> [RECORDS FOR THE TASK]

::::::

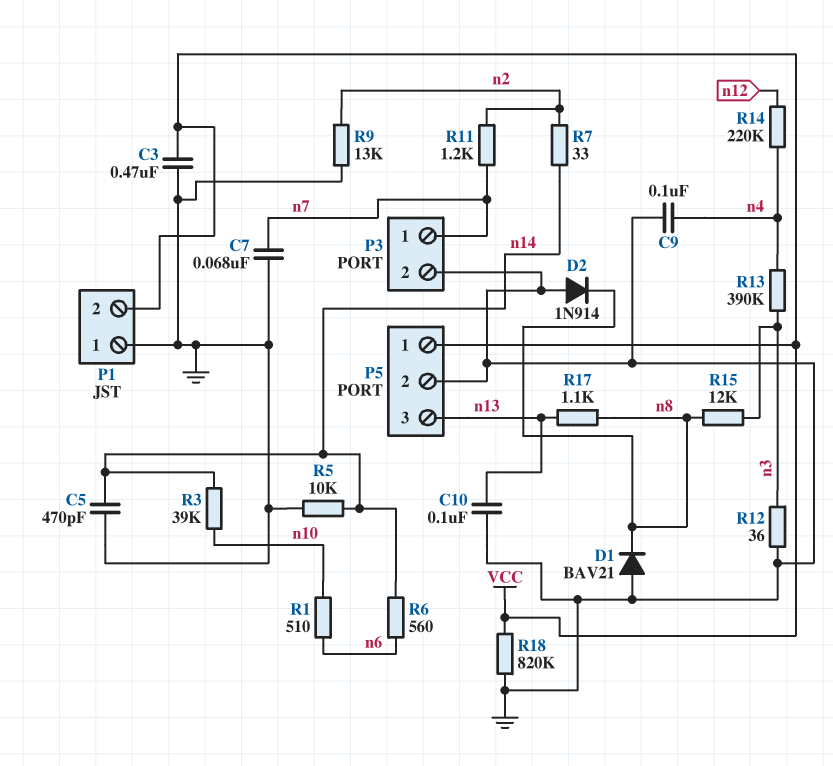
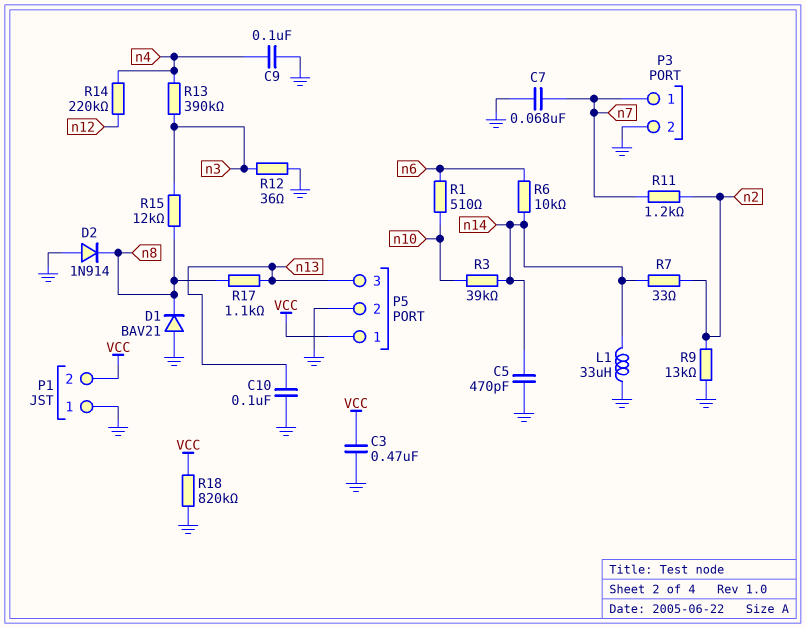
L1: none -> 33uH (GND, n14)
R5: 10k (GND, n14) -> none
R6: 560 (n6, n14) -> 10k (n6, n14)

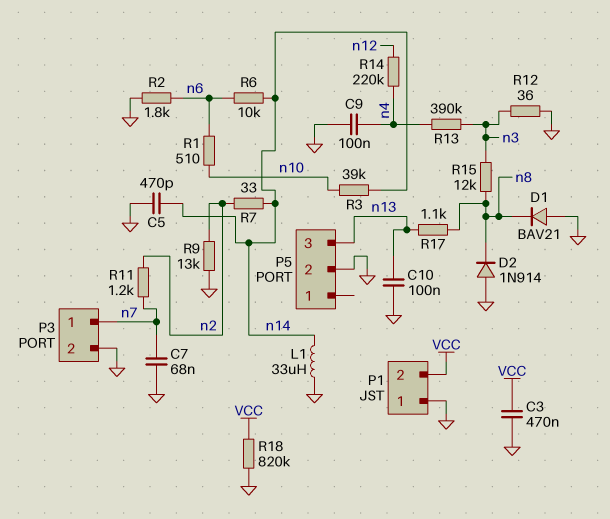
P5 pin 1: VCC -> none
R2: none -> 1.8k (GND, n6)

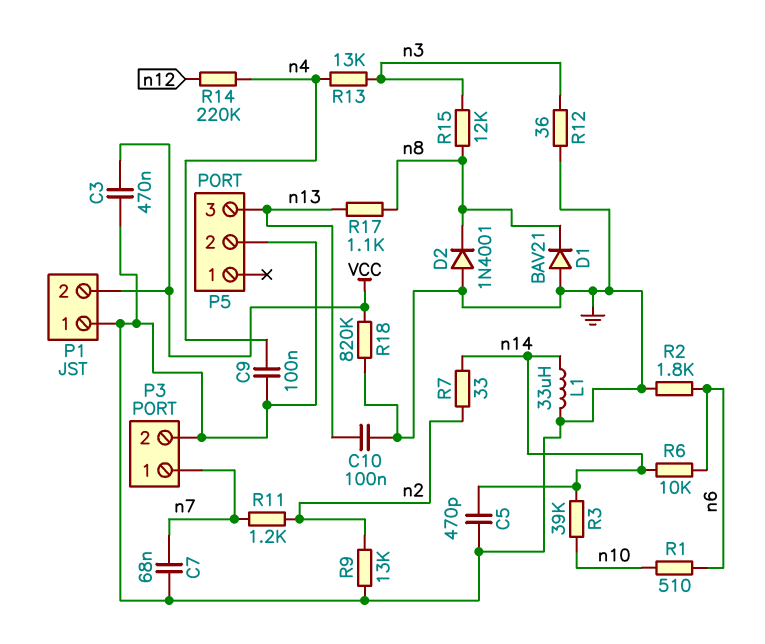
D2: diode 1N914 (A GND, K n8) -> diode 1N4001 (A GND, K n8)
R13: 390k (n3, n4) -> 13k (n3, n4)

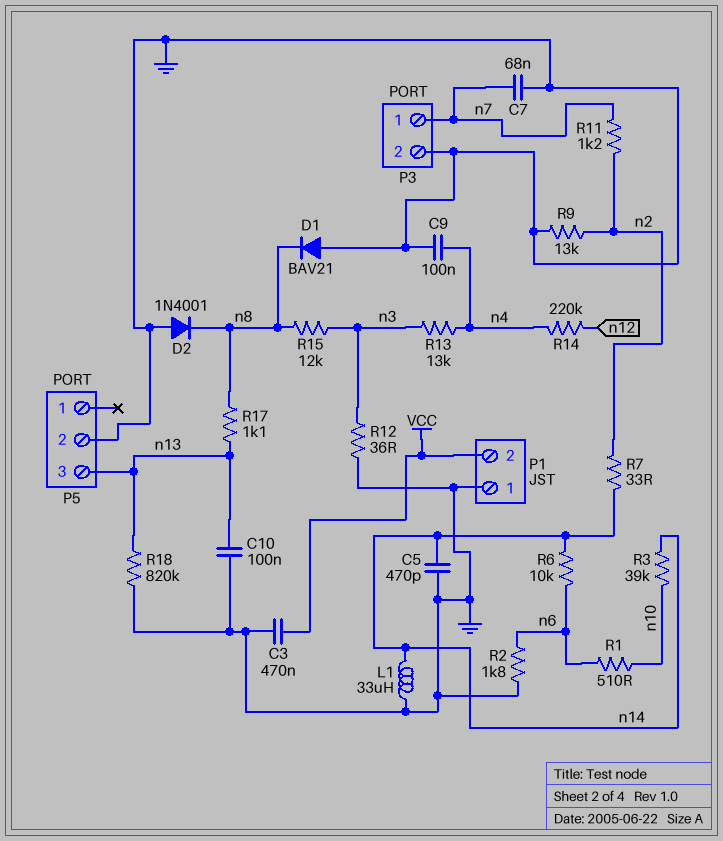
R18: 820k (GND, VCC) -> 820k (GND, n13)

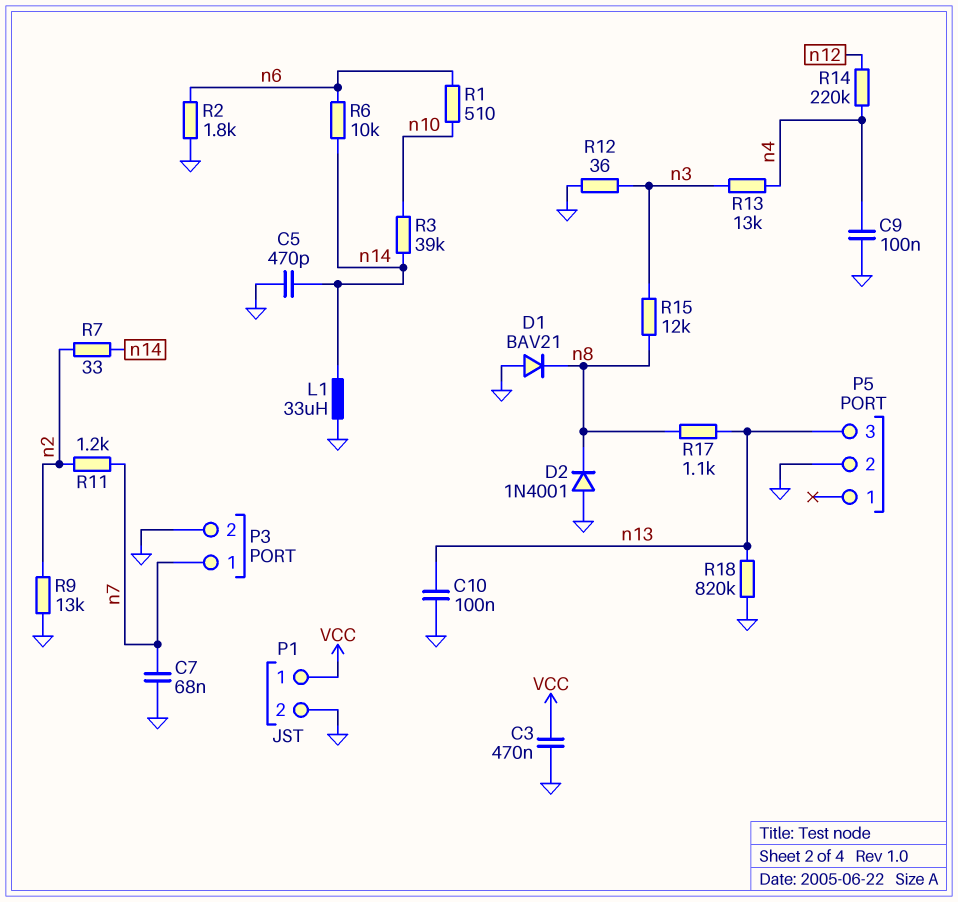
P1 pin 1: GND -> VCC
P1 pin 2: VCC -> GND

::::::

> [EXERCISE AIM]
Without the pictures, set down every entry exactly.

> [SOLUTION TO THE PROBLEM]
L1: none -> 33uH (GND, n14)
R5: 10k (GND, n14) -> none
R6: 560 (n6, n14) -> 10k (n6, n14)

P5 pin 1: VCC -> none
R2: none -> 1.8k (GND, n6)

D2: diode 1N914 (A GND, K n8) -> diode 1N4001 (A GND, K n8)
R13: 390k (n3, n4) -> 13k (n3, n4)

R18: 820k (GND, VCC) -> 820k (GND, n13)

P1 pin 1: GND -> VCC
P1 pin 2: VCC -> GND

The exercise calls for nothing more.